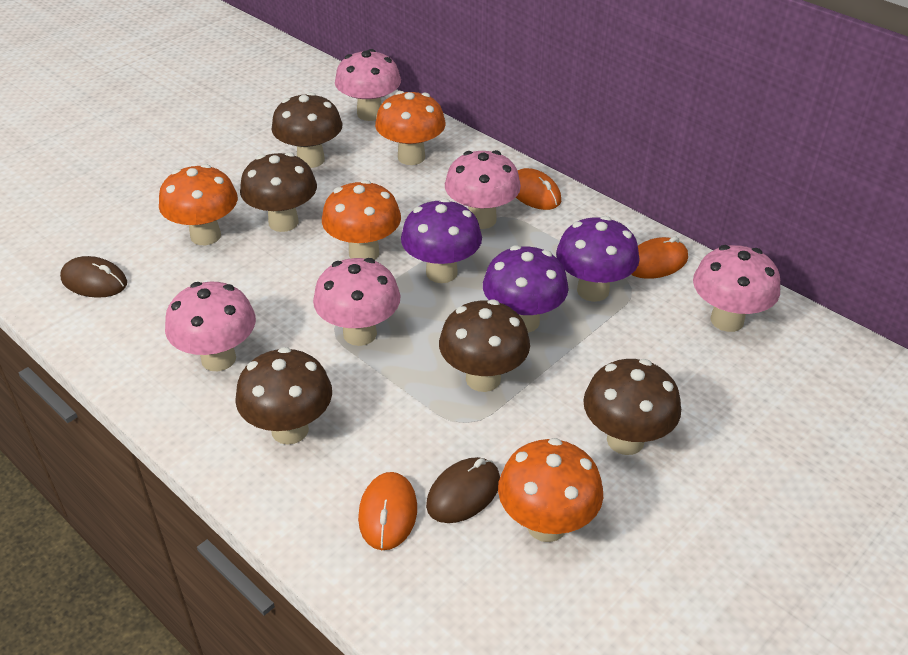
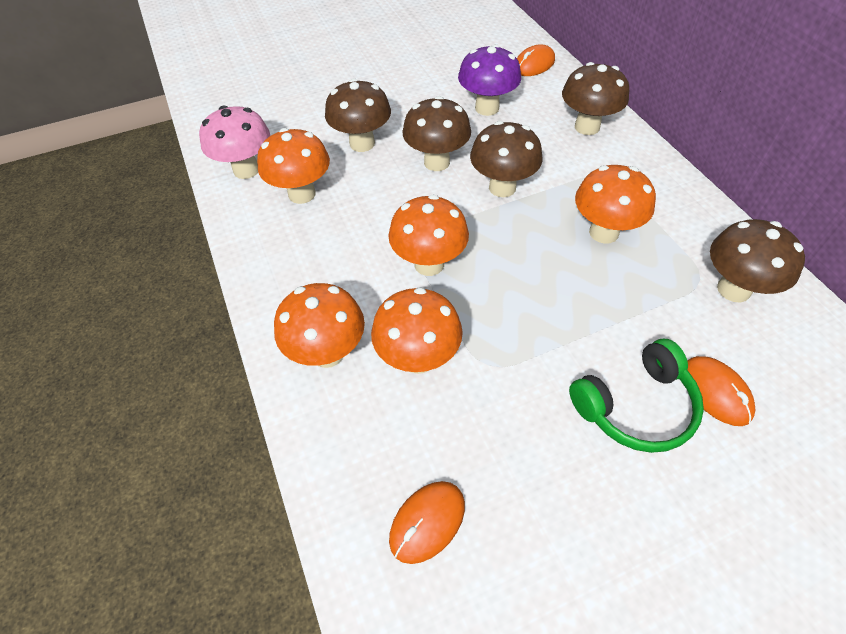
brown mouse: 2 -> 0
green headphones: 0 -> 1
orange mushroom: 4 -> 5
pink mushroom: 5 -> 1
purple mushroom: 3 -> 1

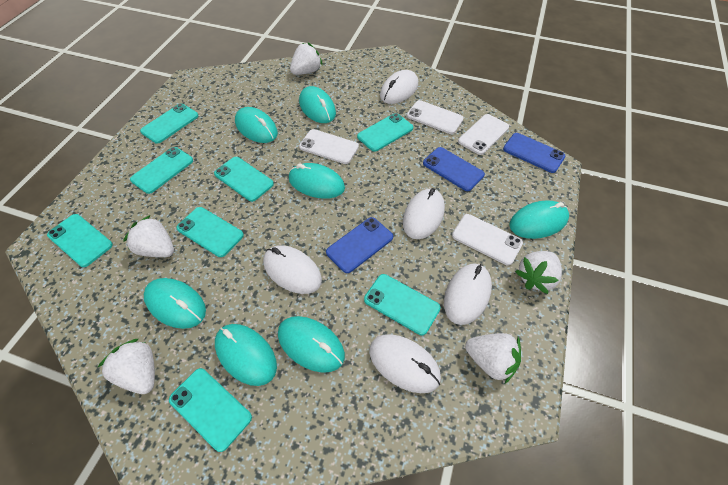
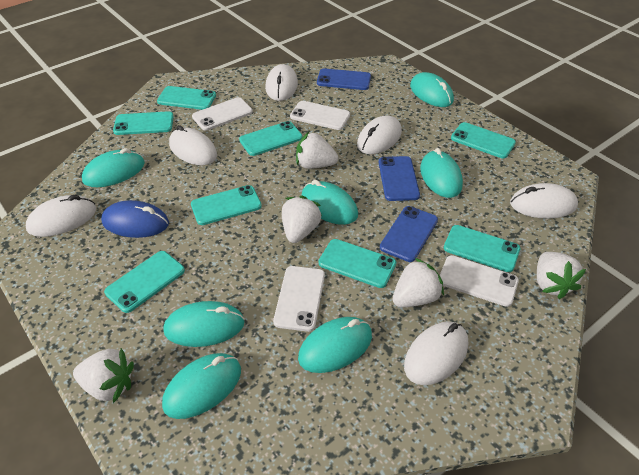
blue mouse: 0 -> 1
white mouse: 5 -> 6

----

**TASK GOAL**
Return every record exactly. Pictures stay out.

**EXERCISE ANSWER**
brown mouse: 2 -> 0
green headphones: 0 -> 1
orange mushroom: 4 -> 5
pink mushroom: 5 -> 1
purple mushroom: 3 -> 1

blue mouse: 0 -> 1
white mouse: 5 -> 6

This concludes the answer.